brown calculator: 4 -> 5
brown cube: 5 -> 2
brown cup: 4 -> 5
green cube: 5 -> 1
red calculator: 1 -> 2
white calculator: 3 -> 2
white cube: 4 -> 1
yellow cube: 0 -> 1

● What to produce: Please count the lines in the material above where the word "cube" occurs, and give only the number.

● Task solution: 4